ABOUT THIS EXERCISE
The response must consist of the lines below from the one with "The camera went 170" through the one with "The green_padlock at", exactly as they appear and with both ends kept.

DATA LISTING
-------------------------

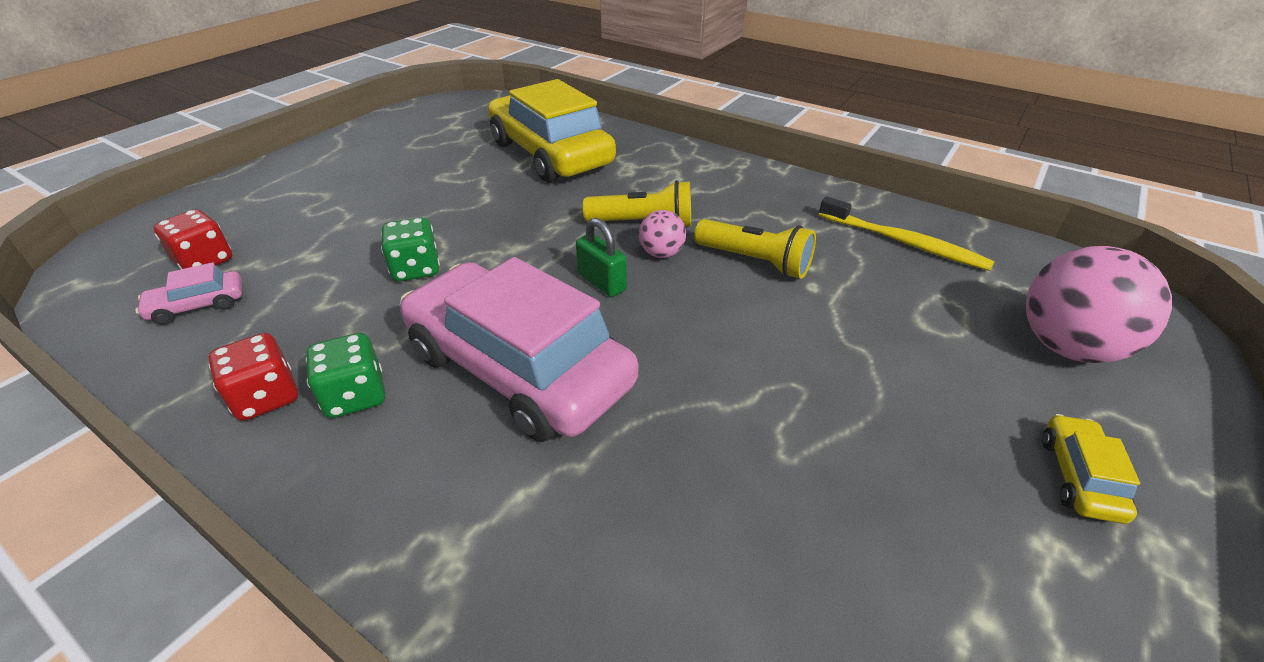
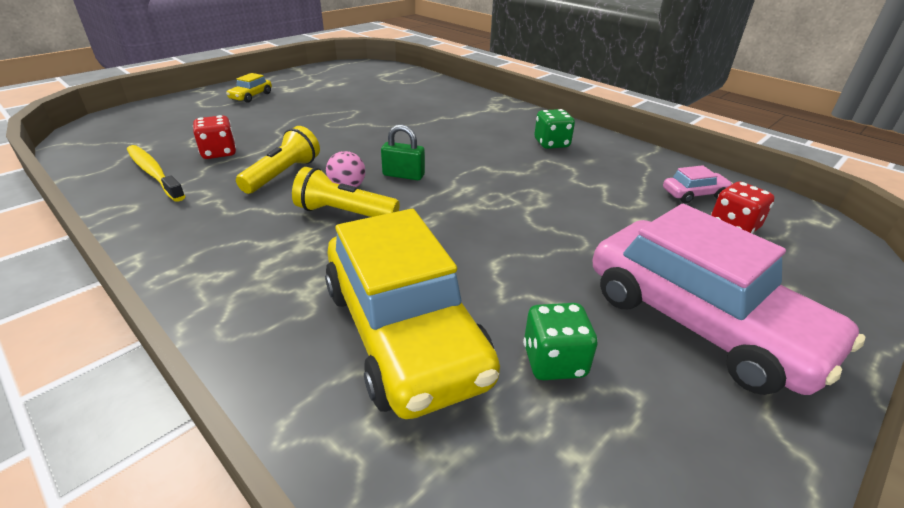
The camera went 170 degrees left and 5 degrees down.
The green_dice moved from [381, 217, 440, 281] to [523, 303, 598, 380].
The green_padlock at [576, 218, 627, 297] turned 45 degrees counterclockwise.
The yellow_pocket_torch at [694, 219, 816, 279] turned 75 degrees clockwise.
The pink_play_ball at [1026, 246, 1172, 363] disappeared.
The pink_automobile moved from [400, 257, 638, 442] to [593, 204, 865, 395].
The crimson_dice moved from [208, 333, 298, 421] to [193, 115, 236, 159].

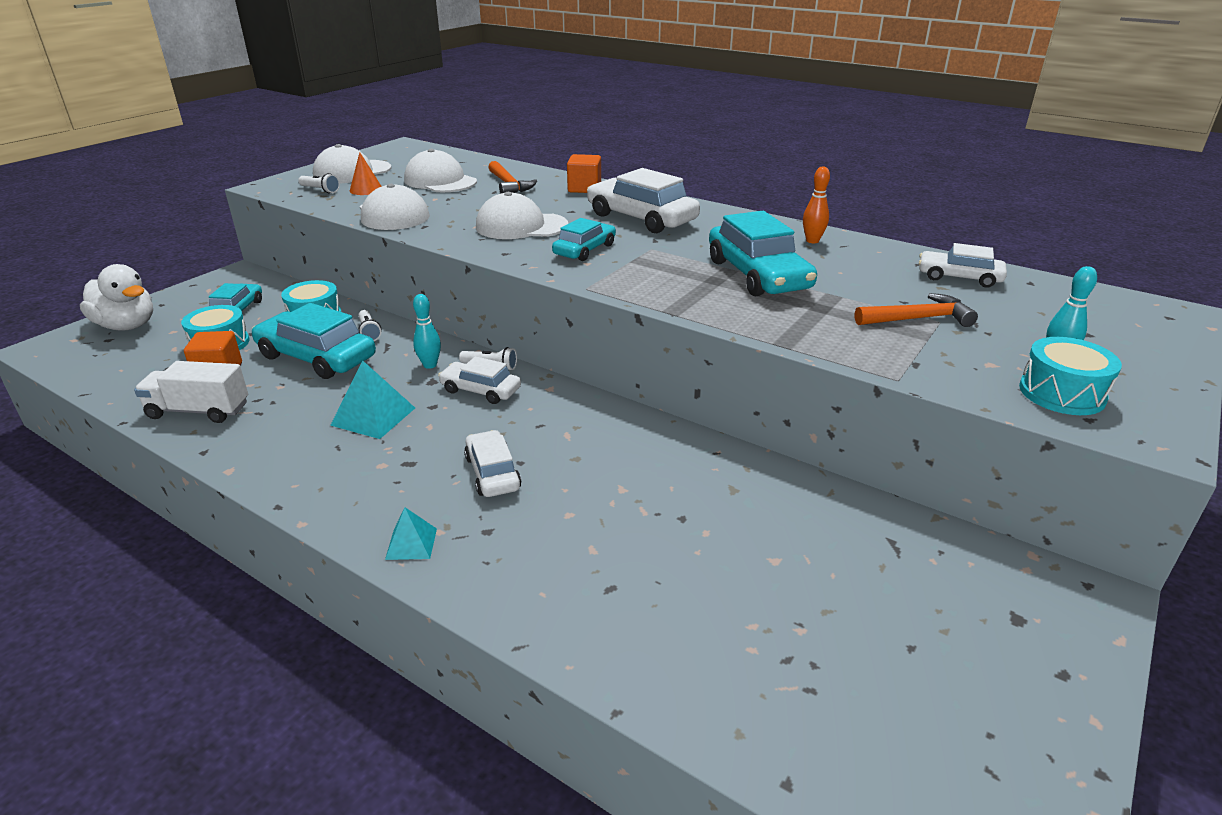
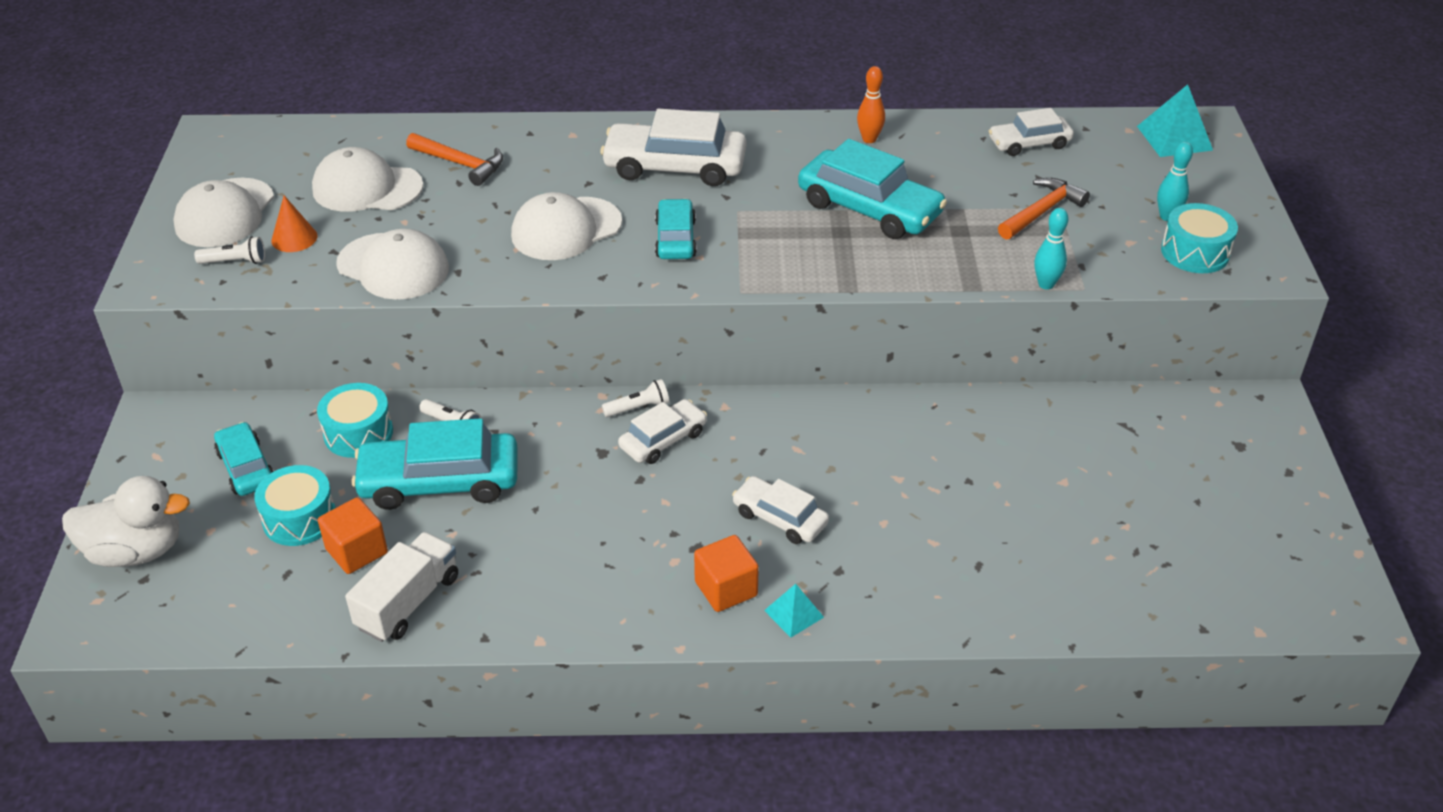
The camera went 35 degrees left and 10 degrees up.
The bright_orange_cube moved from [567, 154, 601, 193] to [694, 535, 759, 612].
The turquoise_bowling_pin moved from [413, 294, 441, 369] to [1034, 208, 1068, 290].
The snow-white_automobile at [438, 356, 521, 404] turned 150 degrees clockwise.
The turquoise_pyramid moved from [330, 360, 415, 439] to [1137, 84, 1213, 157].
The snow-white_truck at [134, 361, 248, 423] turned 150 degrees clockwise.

-------------------------

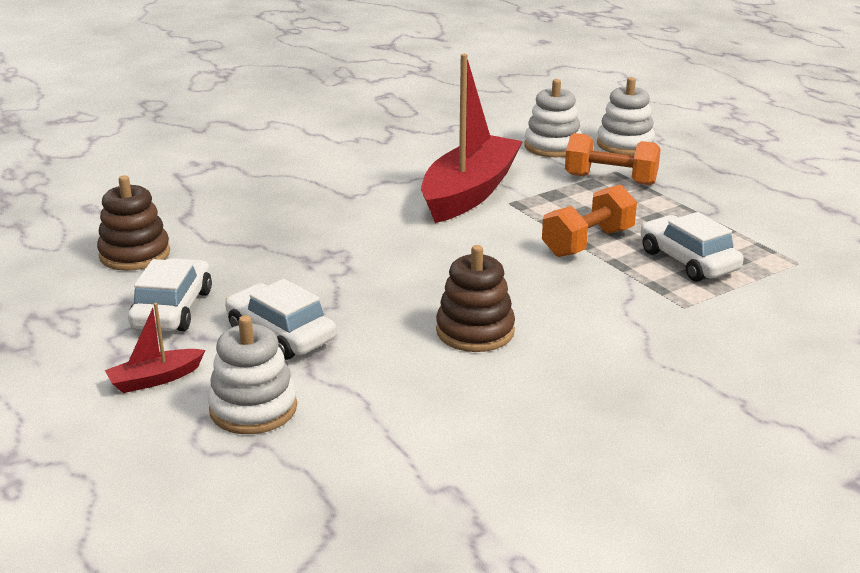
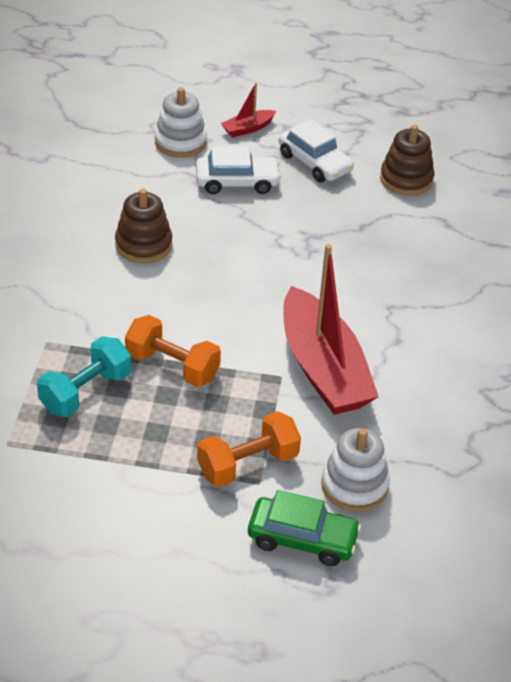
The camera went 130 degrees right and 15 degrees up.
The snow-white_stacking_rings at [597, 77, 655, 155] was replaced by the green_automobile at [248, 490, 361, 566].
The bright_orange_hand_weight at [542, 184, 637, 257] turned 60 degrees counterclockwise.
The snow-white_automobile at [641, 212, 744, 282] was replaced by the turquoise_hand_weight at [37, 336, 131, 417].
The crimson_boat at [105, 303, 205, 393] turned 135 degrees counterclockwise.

-------------------------

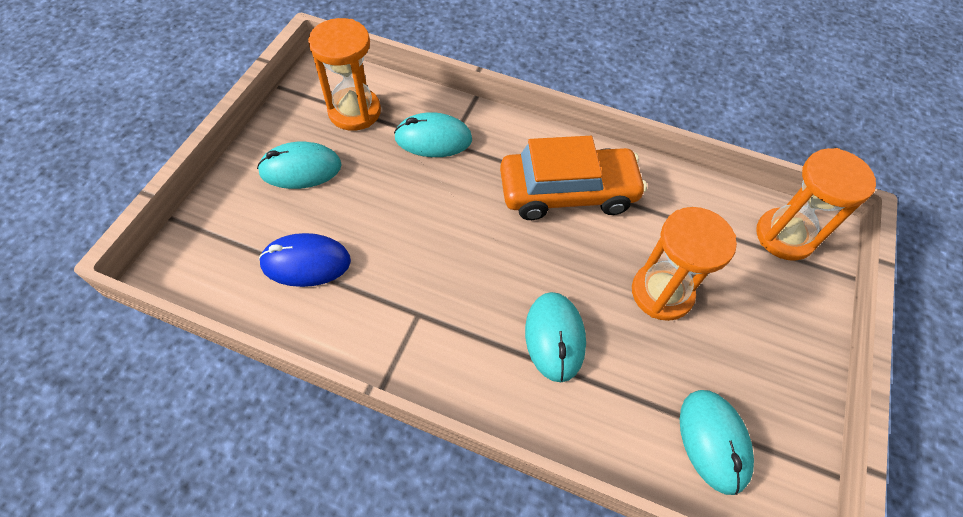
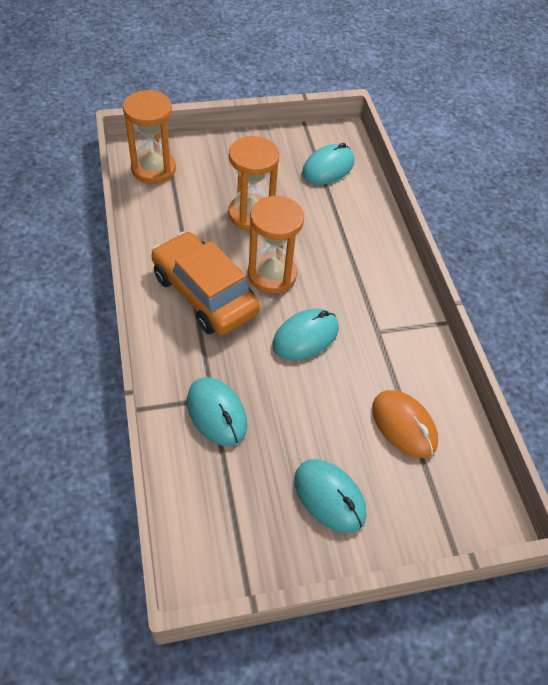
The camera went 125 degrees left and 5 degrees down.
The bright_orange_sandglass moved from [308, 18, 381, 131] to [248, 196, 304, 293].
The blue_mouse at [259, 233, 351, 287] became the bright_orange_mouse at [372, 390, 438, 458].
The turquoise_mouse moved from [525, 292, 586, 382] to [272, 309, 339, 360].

-------------------------

SOLUTION
The camera went 170 degrees left and 5 degrees down.
The green_dice moved from [381, 217, 440, 281] to [523, 303, 598, 380].
The green_padlock at [576, 218, 627, 297] turned 45 degrees counterclockwise.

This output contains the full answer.